● Materials provided:
========================================================================
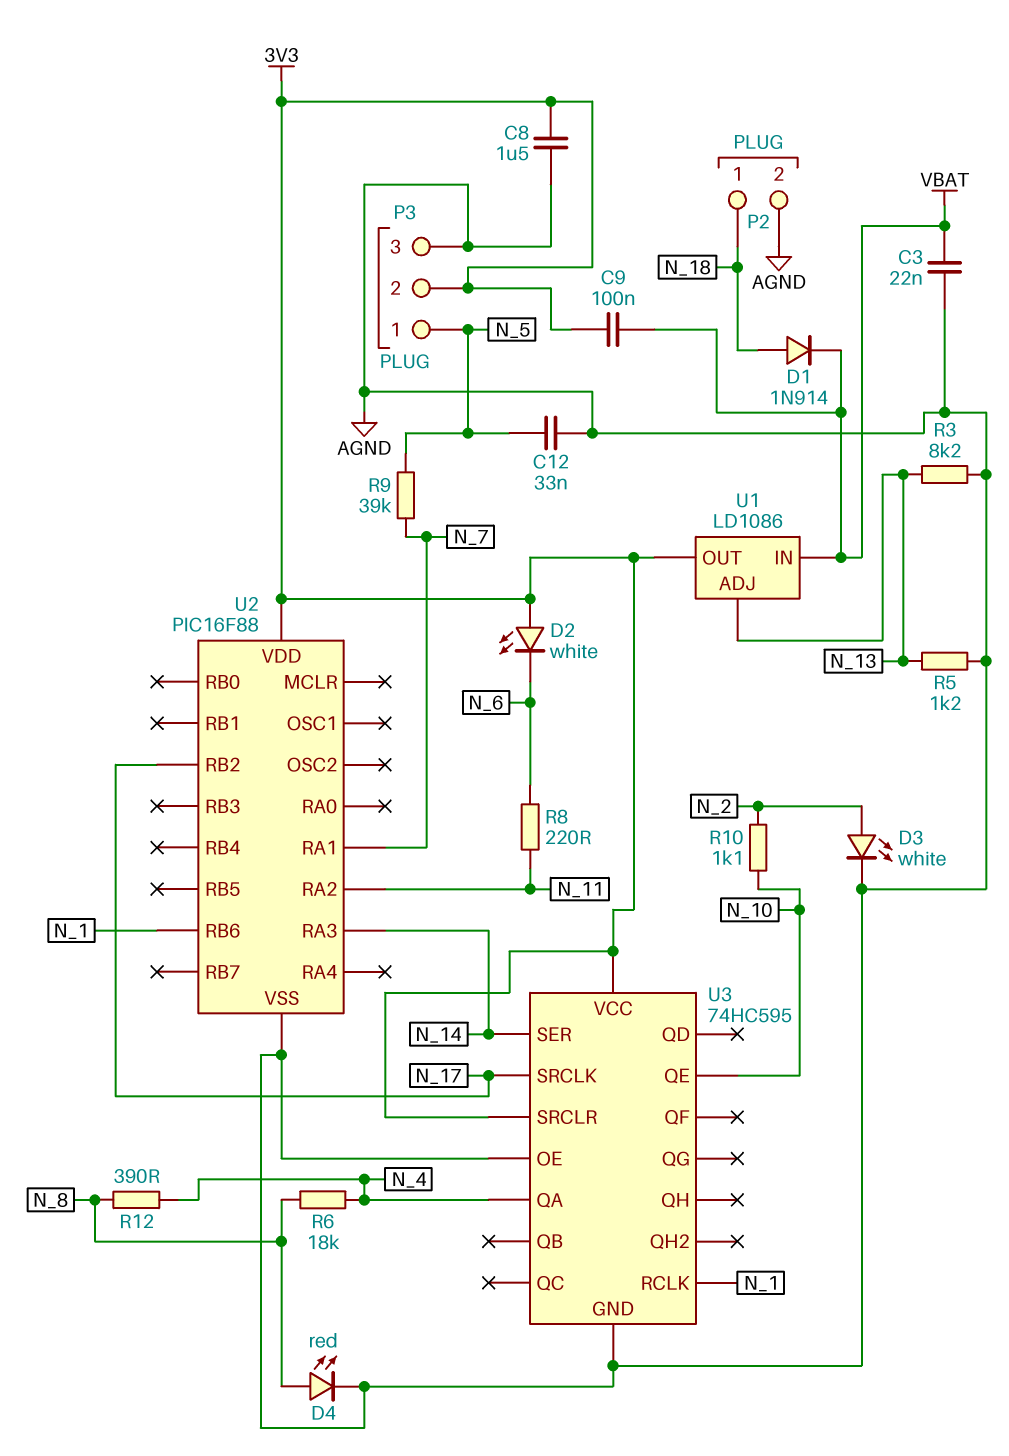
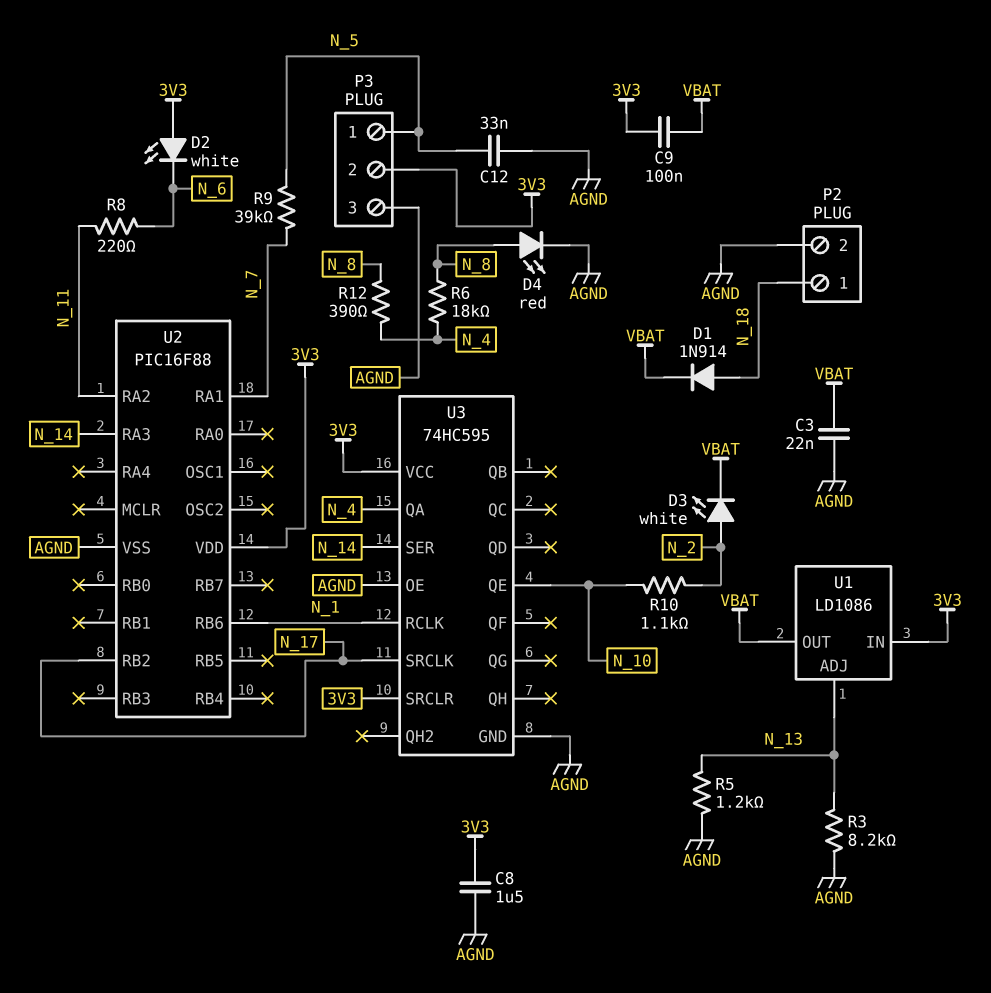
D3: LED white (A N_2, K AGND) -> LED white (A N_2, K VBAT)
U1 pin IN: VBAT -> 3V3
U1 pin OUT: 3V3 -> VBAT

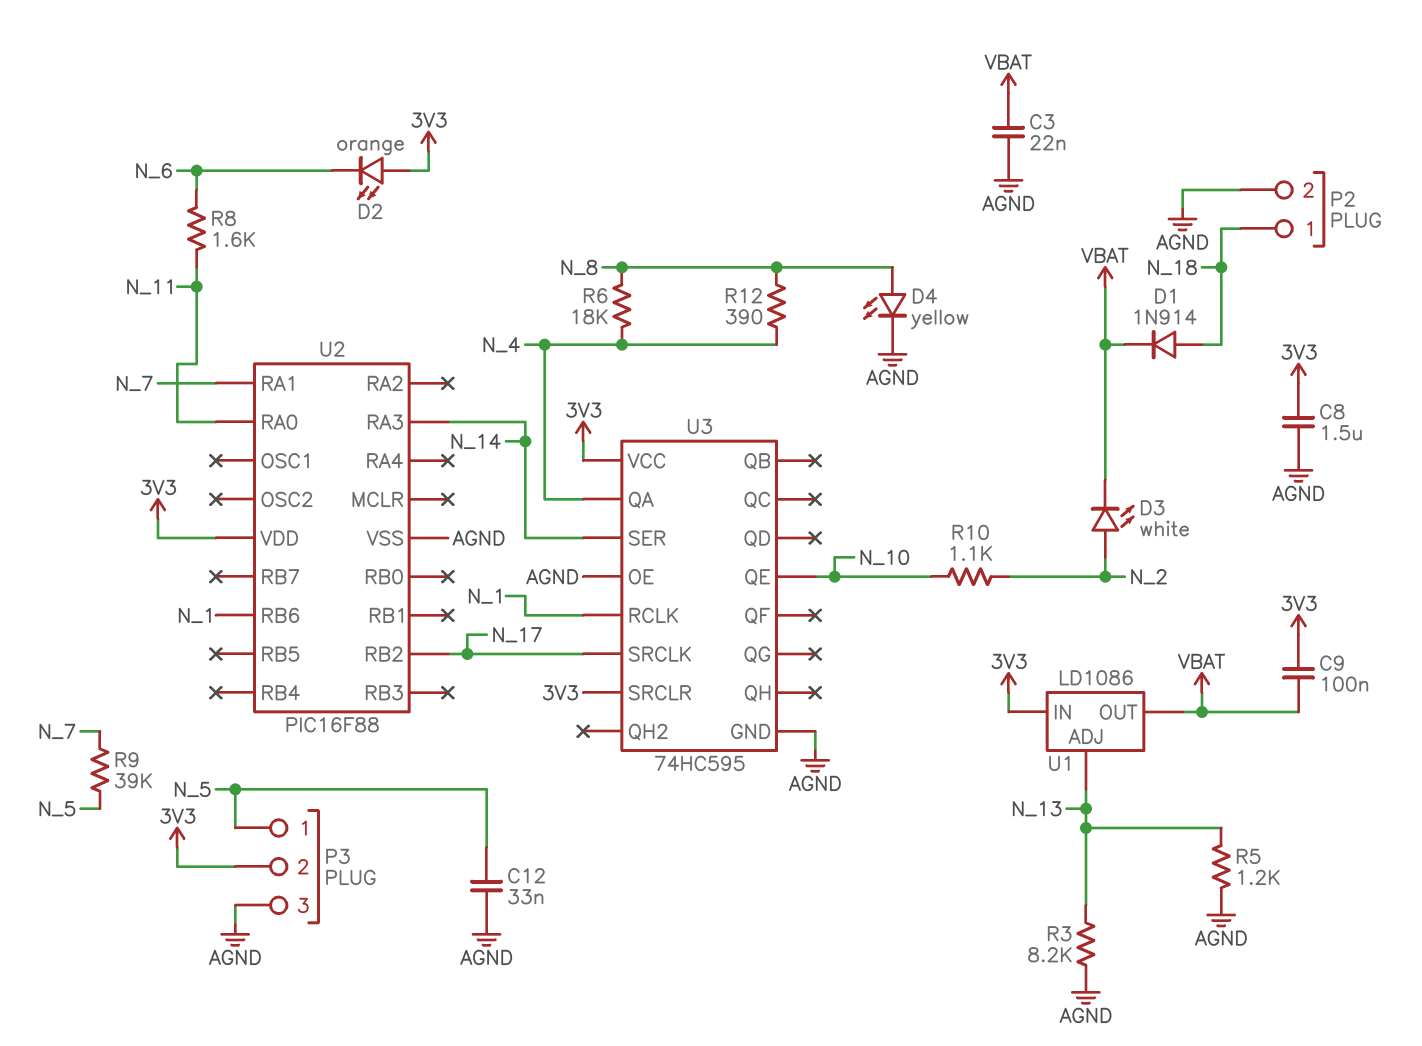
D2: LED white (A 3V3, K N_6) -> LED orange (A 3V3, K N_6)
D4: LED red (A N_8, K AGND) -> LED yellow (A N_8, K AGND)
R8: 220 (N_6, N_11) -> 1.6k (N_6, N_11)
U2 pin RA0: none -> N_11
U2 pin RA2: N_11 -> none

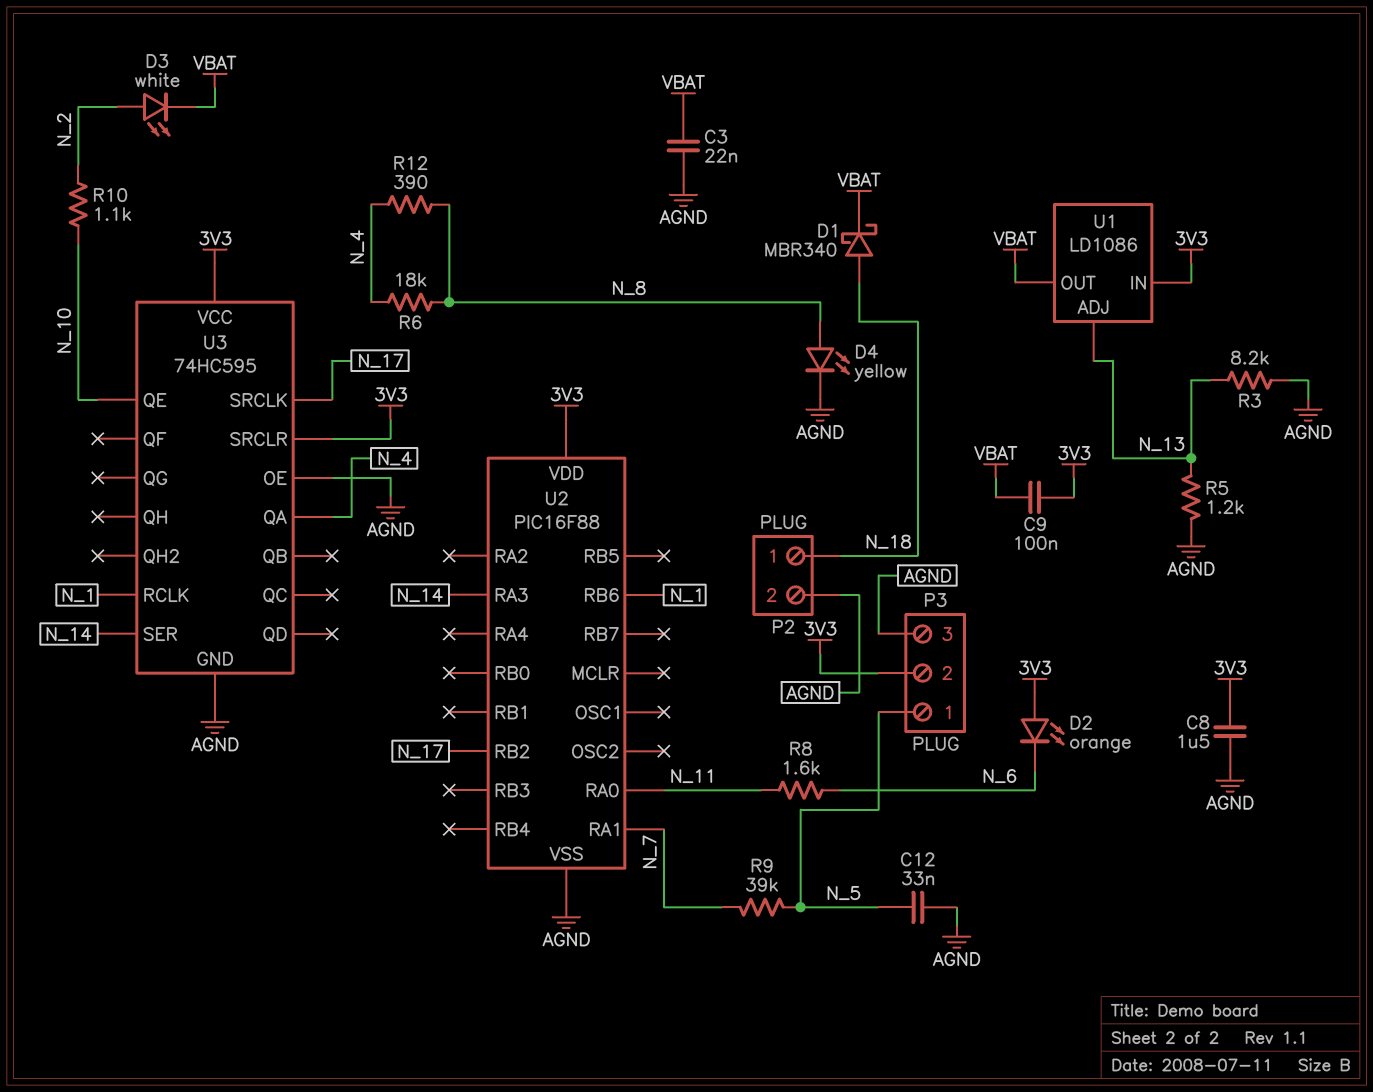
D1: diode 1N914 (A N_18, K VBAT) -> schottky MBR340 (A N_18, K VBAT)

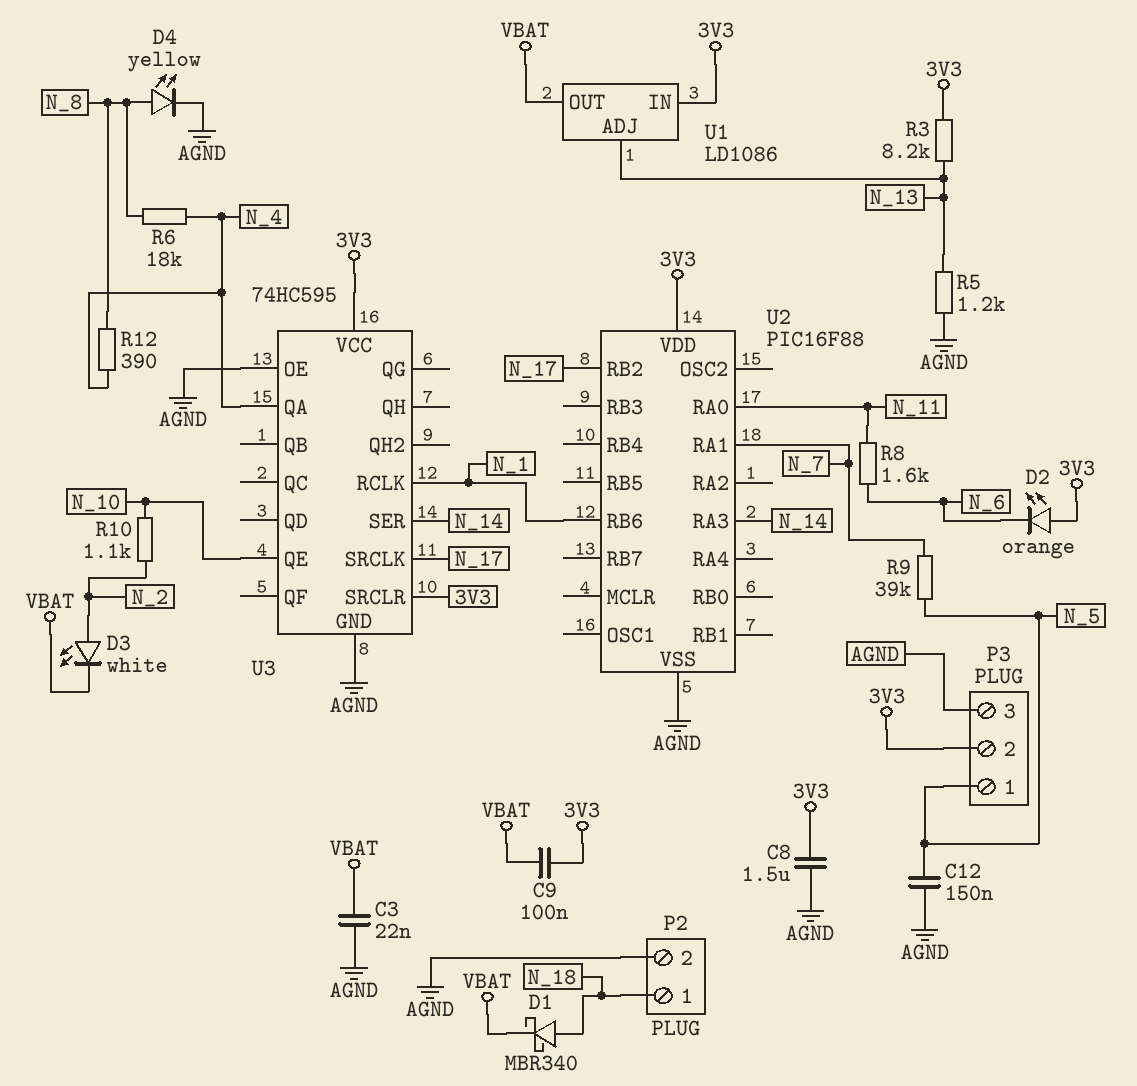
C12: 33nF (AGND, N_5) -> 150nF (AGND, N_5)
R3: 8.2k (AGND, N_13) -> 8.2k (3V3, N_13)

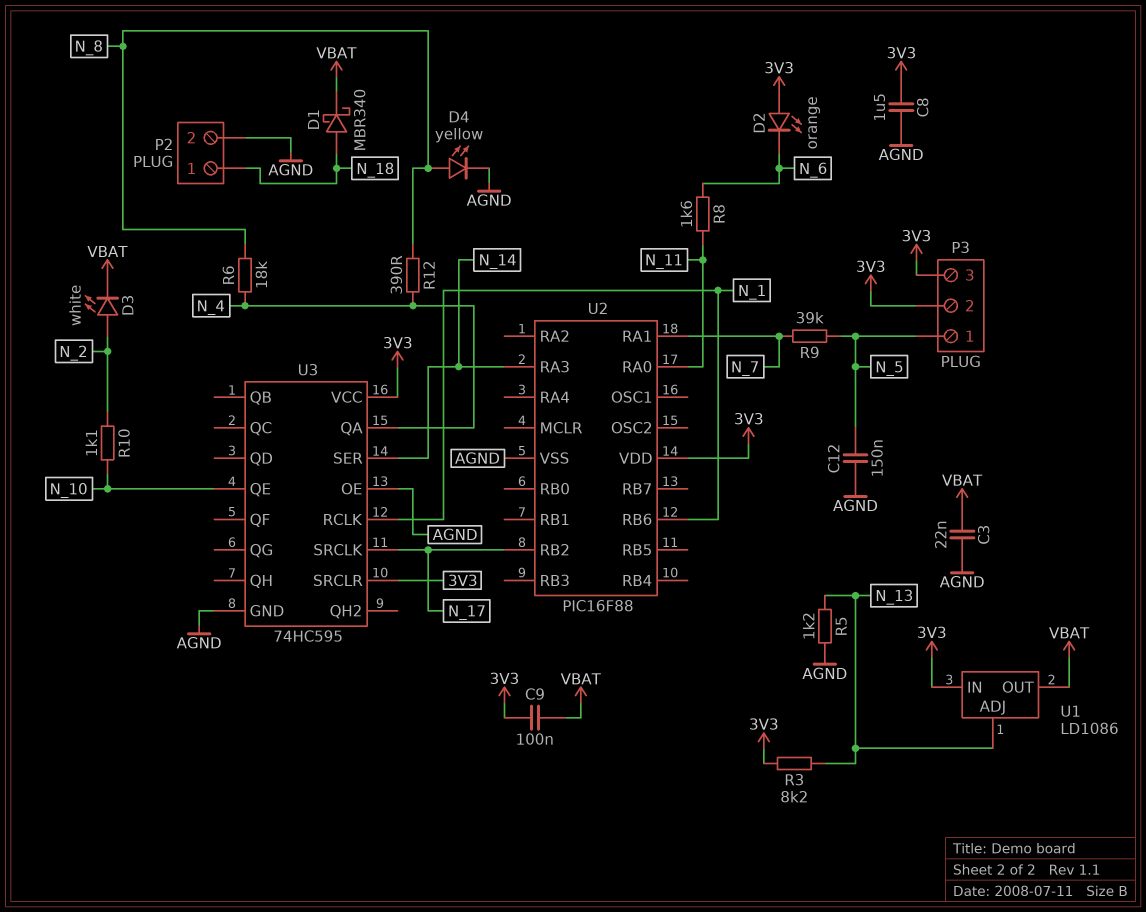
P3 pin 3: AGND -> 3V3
========================================================================
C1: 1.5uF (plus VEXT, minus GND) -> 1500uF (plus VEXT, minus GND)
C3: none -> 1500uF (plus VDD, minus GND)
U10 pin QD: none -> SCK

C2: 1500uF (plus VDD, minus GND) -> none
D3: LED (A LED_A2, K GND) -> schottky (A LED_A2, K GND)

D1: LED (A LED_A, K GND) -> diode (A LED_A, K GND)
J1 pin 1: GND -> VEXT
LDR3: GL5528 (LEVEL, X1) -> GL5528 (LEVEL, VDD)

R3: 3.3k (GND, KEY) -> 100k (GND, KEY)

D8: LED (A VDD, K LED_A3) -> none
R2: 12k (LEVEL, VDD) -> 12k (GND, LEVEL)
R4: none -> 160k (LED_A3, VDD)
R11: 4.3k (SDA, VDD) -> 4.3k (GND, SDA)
========================================================================
Drop the pictures; return the lines above from the line containing "D4: LED red" to the line containing "P3 pin 3: AGND -> 3V3", both included, exactly.

D4: LED red (A N_8, K AGND) -> LED yellow (A N_8, K AGND)
R8: 220 (N_6, N_11) -> 1.6k (N_6, N_11)
U2 pin RA0: none -> N_11
U2 pin RA2: N_11 -> none

D1: diode 1N914 (A N_18, K VBAT) -> schottky MBR340 (A N_18, K VBAT)

C12: 33nF (AGND, N_5) -> 150nF (AGND, N_5)
R3: 8.2k (AGND, N_13) -> 8.2k (3V3, N_13)

P3 pin 3: AGND -> 3V3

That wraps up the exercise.